Dataset excerpts:
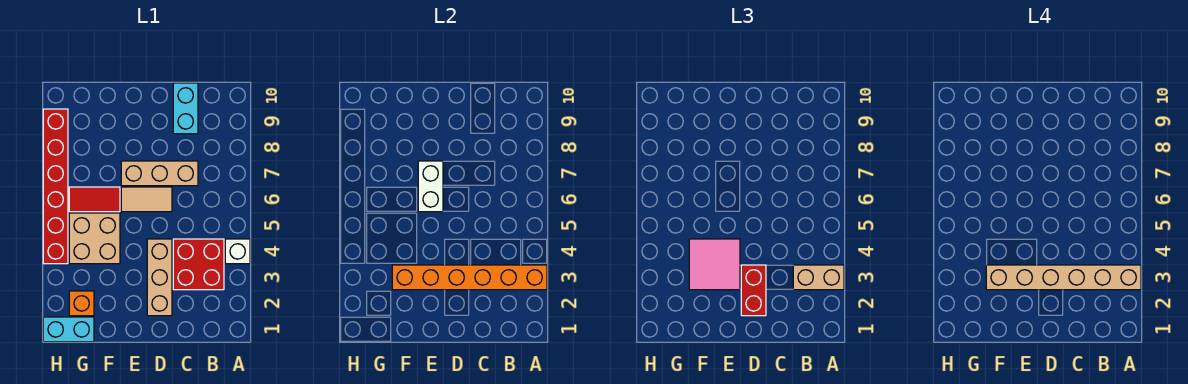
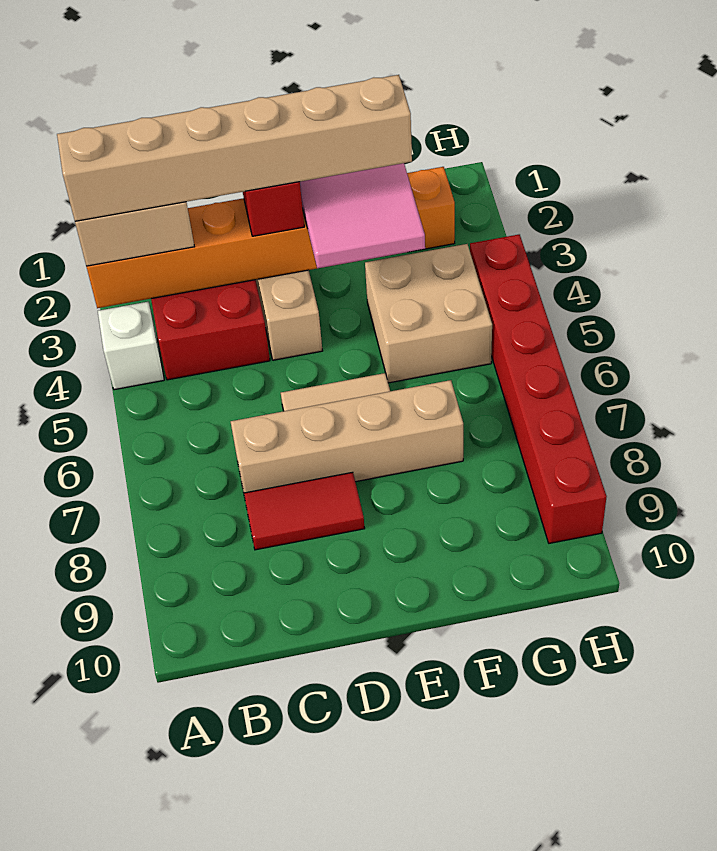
tan brick C7:E7 level 1 -> tan brick C7:F7 level 1
cyan brick C9:C10 level 1 -> none
white brick E6:E7 level 2 -> none
red tile F6:G6 level 1 -> red tile C8:D8 level 1
cyan brick G1:H1 level 1 -> none

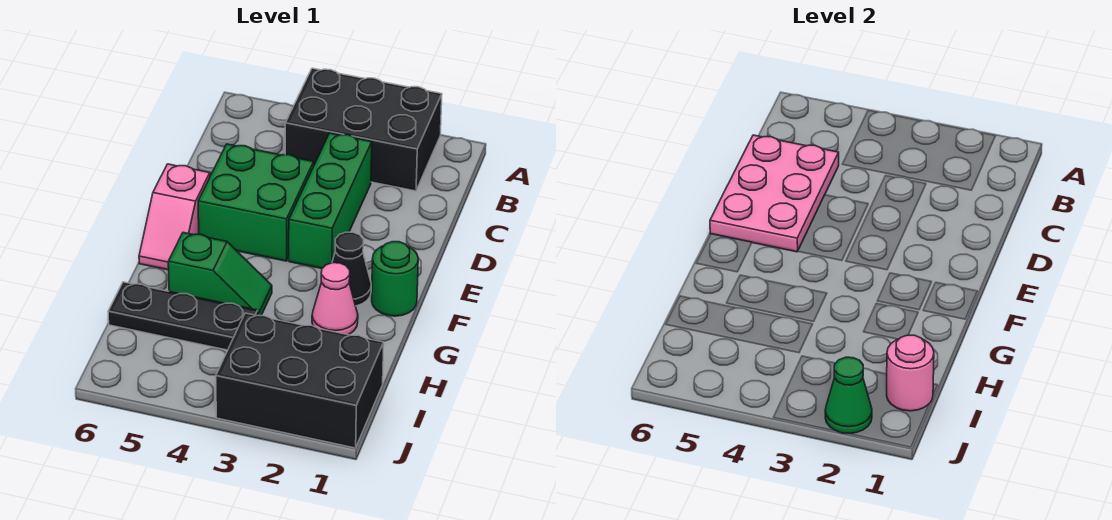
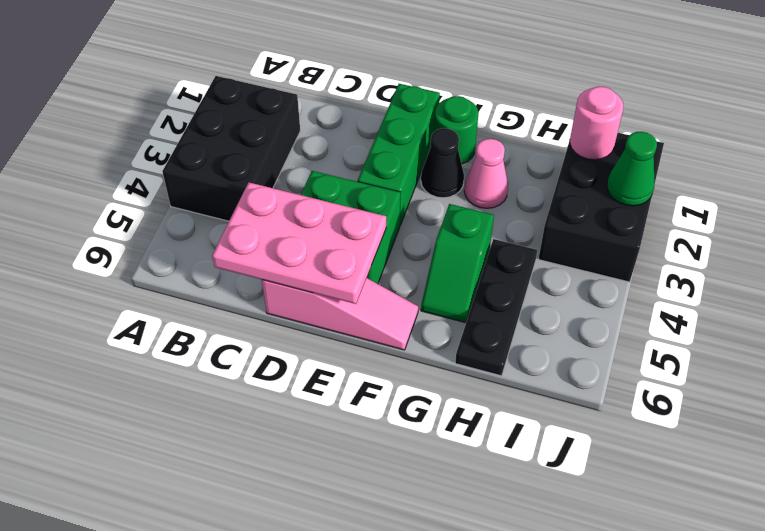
green brick C3:E3 level 1 -> green brick E1:E3 level 1
pink slope E6:F6 level 1 top E -> pink slope D6:F6 level 1 top D
green slope G4:G5 level 1 top 5 -> green slope G4:G5 level 1 top 4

▸ **Task to carry out**:
Please count the lines that hold "brick" in this data and report the total alone.

▸ **Solution to this exercise**:
5